### [Activity]
Apart from the images, every record here needs to be copied exactly.

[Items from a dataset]
:::::

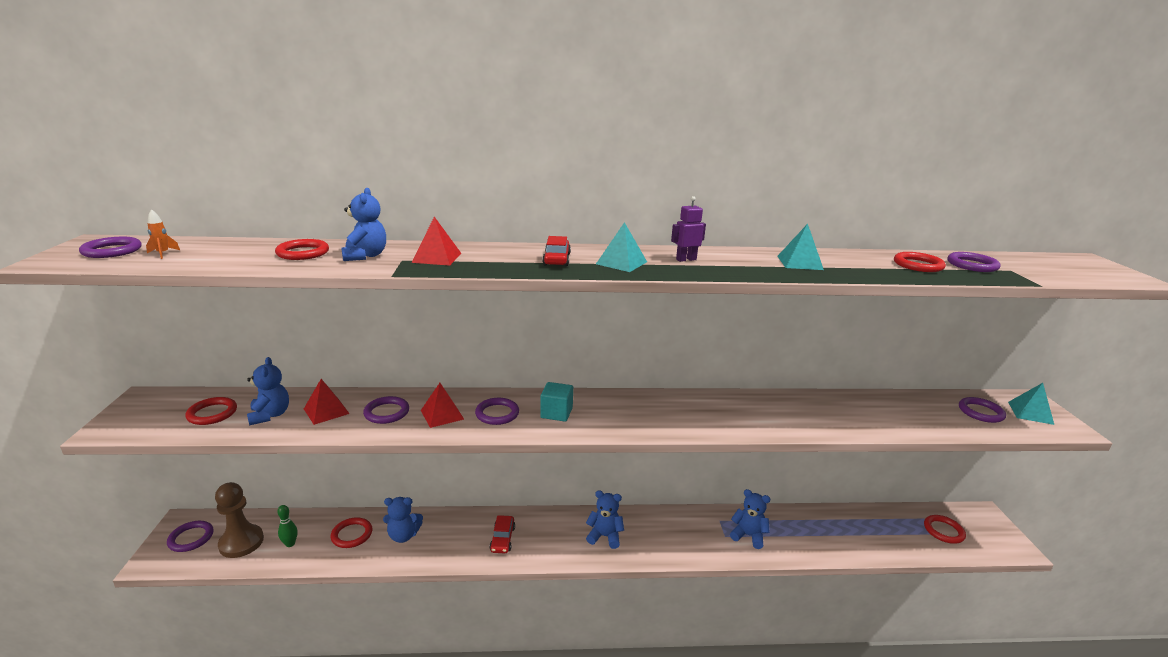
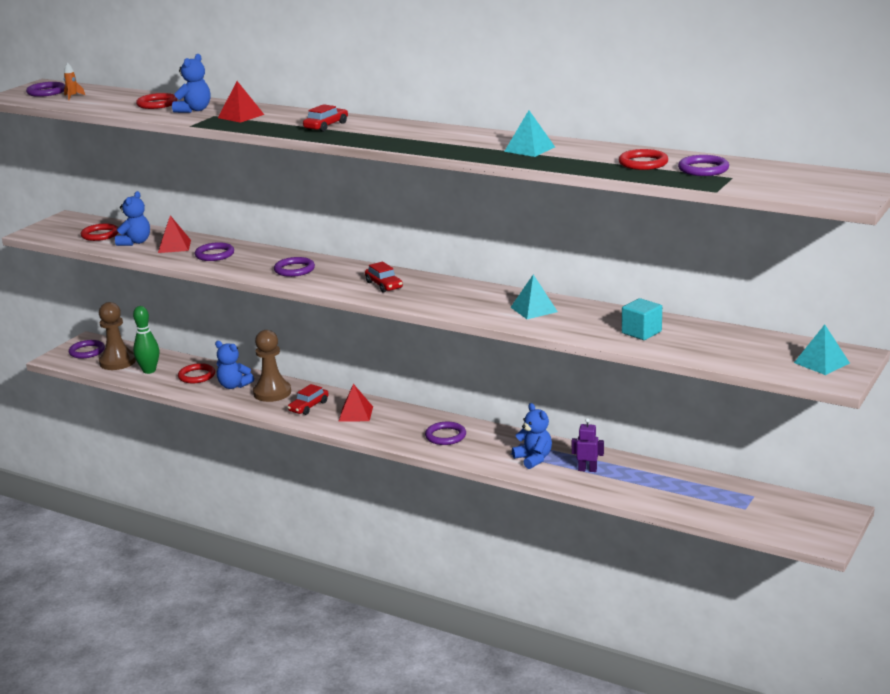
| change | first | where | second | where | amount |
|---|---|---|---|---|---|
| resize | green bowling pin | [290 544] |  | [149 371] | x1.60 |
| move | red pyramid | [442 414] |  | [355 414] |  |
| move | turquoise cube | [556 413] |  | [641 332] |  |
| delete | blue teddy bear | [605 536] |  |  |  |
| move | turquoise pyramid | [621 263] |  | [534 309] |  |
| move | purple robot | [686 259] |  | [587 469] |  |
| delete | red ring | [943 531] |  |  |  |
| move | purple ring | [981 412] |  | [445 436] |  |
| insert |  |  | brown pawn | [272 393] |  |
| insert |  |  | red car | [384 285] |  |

:::::

### [Output below]
| change | first | where | second | where | amount |
|---|---|---|---|---|---|
| resize | green bowling pin | [290 544] |  | [149 371] | x1.60 |
| move | red pyramid | [442 414] |  | [355 414] |  |
| move | turquoise cube | [556 413] |  | [641 332] |  |
| delete | blue teddy bear | [605 536] |  |  |  |
| move | turquoise pyramid | [621 263] |  | [534 309] |  |
| move | purple robot | [686 259] |  | [587 469] |  |
| delete | red ring | [943 531] |  |  |  |
| move | purple ring | [981 412] |  | [445 436] |  |
| insert |  |  | brown pawn | [272 393] |  |
| insert |  |  | red car | [384 285] |  |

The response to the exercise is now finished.